*Extracted data entries*.
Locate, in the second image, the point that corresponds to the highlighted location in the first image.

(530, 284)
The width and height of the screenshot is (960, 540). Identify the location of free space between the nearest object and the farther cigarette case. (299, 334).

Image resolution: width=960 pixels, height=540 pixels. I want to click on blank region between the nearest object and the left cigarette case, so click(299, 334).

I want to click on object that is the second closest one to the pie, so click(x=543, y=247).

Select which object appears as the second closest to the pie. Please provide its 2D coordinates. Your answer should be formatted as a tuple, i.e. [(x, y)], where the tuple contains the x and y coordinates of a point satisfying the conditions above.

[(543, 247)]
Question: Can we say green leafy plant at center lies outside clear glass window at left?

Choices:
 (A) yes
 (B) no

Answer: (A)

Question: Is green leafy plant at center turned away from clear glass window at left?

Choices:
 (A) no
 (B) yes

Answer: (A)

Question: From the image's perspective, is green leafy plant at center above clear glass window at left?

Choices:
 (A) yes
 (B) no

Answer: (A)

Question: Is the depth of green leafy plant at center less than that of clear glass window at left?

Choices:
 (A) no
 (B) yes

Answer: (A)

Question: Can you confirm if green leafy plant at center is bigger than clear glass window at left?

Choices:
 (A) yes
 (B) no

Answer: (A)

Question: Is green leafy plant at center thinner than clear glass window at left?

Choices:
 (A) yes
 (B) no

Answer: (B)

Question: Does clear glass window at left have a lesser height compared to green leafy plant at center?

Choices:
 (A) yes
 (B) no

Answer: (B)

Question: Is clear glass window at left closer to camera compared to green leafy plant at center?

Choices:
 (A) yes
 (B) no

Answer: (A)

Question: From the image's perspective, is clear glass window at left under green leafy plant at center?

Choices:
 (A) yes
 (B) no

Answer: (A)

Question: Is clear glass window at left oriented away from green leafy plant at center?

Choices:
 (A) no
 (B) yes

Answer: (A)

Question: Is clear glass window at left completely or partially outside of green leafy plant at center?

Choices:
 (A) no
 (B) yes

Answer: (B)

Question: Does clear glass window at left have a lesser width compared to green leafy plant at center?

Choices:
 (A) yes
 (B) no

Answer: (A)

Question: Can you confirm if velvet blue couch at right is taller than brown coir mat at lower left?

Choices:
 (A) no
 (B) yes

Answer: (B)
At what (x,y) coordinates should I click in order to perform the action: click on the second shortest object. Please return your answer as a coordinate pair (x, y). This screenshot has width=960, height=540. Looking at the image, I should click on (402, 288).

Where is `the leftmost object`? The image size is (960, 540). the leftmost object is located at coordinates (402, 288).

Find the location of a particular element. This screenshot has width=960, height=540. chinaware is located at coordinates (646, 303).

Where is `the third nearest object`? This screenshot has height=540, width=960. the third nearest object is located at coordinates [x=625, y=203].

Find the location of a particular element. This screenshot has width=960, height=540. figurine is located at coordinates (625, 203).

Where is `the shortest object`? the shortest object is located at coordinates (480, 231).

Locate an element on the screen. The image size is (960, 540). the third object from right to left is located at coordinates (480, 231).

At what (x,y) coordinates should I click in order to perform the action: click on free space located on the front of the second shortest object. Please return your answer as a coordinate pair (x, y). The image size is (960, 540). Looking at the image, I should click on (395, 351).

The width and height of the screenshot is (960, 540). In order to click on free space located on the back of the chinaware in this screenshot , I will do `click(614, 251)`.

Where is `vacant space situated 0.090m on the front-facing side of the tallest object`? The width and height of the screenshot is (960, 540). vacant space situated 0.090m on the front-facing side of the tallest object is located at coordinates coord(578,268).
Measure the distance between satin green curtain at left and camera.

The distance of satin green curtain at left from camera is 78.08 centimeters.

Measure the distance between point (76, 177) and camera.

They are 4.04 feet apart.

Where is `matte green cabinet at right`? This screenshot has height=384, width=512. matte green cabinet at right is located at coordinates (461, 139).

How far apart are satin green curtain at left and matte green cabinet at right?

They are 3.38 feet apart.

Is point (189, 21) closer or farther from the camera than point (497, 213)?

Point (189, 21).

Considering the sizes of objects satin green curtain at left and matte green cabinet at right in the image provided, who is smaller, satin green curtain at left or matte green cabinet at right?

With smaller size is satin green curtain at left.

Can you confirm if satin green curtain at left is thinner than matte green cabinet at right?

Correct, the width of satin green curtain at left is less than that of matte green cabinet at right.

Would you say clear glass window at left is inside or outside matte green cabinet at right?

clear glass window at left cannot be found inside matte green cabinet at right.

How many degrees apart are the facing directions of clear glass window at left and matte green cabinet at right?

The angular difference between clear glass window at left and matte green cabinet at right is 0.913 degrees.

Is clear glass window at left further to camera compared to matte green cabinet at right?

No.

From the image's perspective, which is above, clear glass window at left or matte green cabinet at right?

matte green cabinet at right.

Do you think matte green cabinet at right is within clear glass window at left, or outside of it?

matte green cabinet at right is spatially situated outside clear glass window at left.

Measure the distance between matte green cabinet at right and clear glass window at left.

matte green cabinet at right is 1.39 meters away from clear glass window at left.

*Aim*. Write out all of the records above again, word for word, without changing anything.

*Reply to the task*.
Locate, in the second image, the point that corresponds to the highlighted location in the first image.

(530, 284)
The width and height of the screenshot is (960, 540). Identify the location of free space between the nearest object and the farther cigarette case. (299, 334).

Image resolution: width=960 pixels, height=540 pixels. I want to click on blank region between the nearest object and the left cigarette case, so click(299, 334).

I want to click on object that is the second closest one to the pie, so click(x=543, y=247).

Select which object appears as the second closest to the pie. Please provide its 2D coordinates. Your answer should be formatted as a tuple, i.e. [(x, y)], where the tuple contains the x and y coordinates of a point satisfying the conditions above.

[(543, 247)]
Question: Can we say green leafy plant at center lies outside clear glass window at left?

Choices:
 (A) yes
 (B) no

Answer: (A)

Question: Is green leafy plant at center turned away from clear glass window at left?

Choices:
 (A) no
 (B) yes

Answer: (A)

Question: From the image's perspective, is green leafy plant at center above clear glass window at left?

Choices:
 (A) yes
 (B) no

Answer: (A)

Question: Is the depth of green leafy plant at center less than that of clear glass window at left?

Choices:
 (A) no
 (B) yes

Answer: (A)

Question: Can you confirm if green leafy plant at center is bigger than clear glass window at left?

Choices:
 (A) yes
 (B) no

Answer: (A)

Question: Is green leafy plant at center thinner than clear glass window at left?

Choices:
 (A) yes
 (B) no

Answer: (B)

Question: Does clear glass window at left have a lesser height compared to green leafy plant at center?

Choices:
 (A) yes
 (B) no

Answer: (B)

Question: Is clear glass window at left closer to camera compared to green leafy plant at center?

Choices:
 (A) yes
 (B) no

Answer: (A)

Question: From the image's perspective, is clear glass window at left under green leafy plant at center?

Choices:
 (A) yes
 (B) no

Answer: (A)

Question: Is clear glass window at left oriented away from green leafy plant at center?

Choices:
 (A) no
 (B) yes

Answer: (A)

Question: Is clear glass window at left completely or partially outside of green leafy plant at center?

Choices:
 (A) no
 (B) yes

Answer: (B)

Question: Does clear glass window at left have a lesser width compared to green leafy plant at center?

Choices:
 (A) yes
 (B) no

Answer: (A)

Question: Can you confirm if velvet blue couch at right is taller than brown coir mat at lower left?

Choices:
 (A) no
 (B) yes

Answer: (B)
At what (x,y) coordinates should I click in order to perform the action: click on the second shortest object. Please return your answer as a coordinate pair (x, y). This screenshot has width=960, height=540. Looking at the image, I should click on (402, 288).

Where is `the leftmost object`? The image size is (960, 540). the leftmost object is located at coordinates (402, 288).

Find the location of a particular element. This screenshot has width=960, height=540. chinaware is located at coordinates (646, 303).

Where is `the third nearest object`? This screenshot has height=540, width=960. the third nearest object is located at coordinates [x=625, y=203].

Find the location of a particular element. This screenshot has width=960, height=540. figurine is located at coordinates (625, 203).

Where is `the shortest object`? the shortest object is located at coordinates (480, 231).

Locate an element on the screen. The image size is (960, 540). the third object from right to left is located at coordinates (480, 231).

At what (x,y) coordinates should I click in order to perform the action: click on free space located on the front of the second shortest object. Please return your answer as a coordinate pair (x, y). The image size is (960, 540). Looking at the image, I should click on (395, 351).

The width and height of the screenshot is (960, 540). In order to click on free space located on the back of the chinaware in this screenshot , I will do `click(614, 251)`.

Where is `vacant space situated 0.090m on the front-facing side of the tallest object`? The width and height of the screenshot is (960, 540). vacant space situated 0.090m on the front-facing side of the tallest object is located at coordinates coord(578,268).
Measure the distance between satin green curtain at left and camera.

The distance of satin green curtain at left from camera is 78.08 centimeters.

Measure the distance between point (76, 177) and camera.

They are 4.04 feet apart.

Where is `matte green cabinet at right`? This screenshot has height=384, width=512. matte green cabinet at right is located at coordinates (461, 139).

How far apart are satin green curtain at left and matte green cabinet at right?

They are 3.38 feet apart.

Is point (189, 21) closer or farther from the camera than point (497, 213)?

Point (189, 21).

Considering the sizes of objects satin green curtain at left and matte green cabinet at right in the image provided, who is smaller, satin green curtain at left or matte green cabinet at right?

With smaller size is satin green curtain at left.

Can you confirm if satin green curtain at left is thinner than matte green cabinet at right?

Correct, the width of satin green curtain at left is less than that of matte green cabinet at right.

Would you say clear glass window at left is inside or outside matte green cabinet at right?

clear glass window at left cannot be found inside matte green cabinet at right.

How many degrees apart are the facing directions of clear glass window at left and matte green cabinet at right?

The angular difference between clear glass window at left and matte green cabinet at right is 0.913 degrees.

Is clear glass window at left further to camera compared to matte green cabinet at right?

No.

From the image's perspective, which is above, clear glass window at left or matte green cabinet at right?

matte green cabinet at right.

Do you think matte green cabinet at right is within clear glass window at left, or outside of it?

matte green cabinet at right is spatially situated outside clear glass window at left.

Measure the distance between matte green cabinet at right and clear glass window at left.

matte green cabinet at right is 1.39 meters away from clear glass window at left.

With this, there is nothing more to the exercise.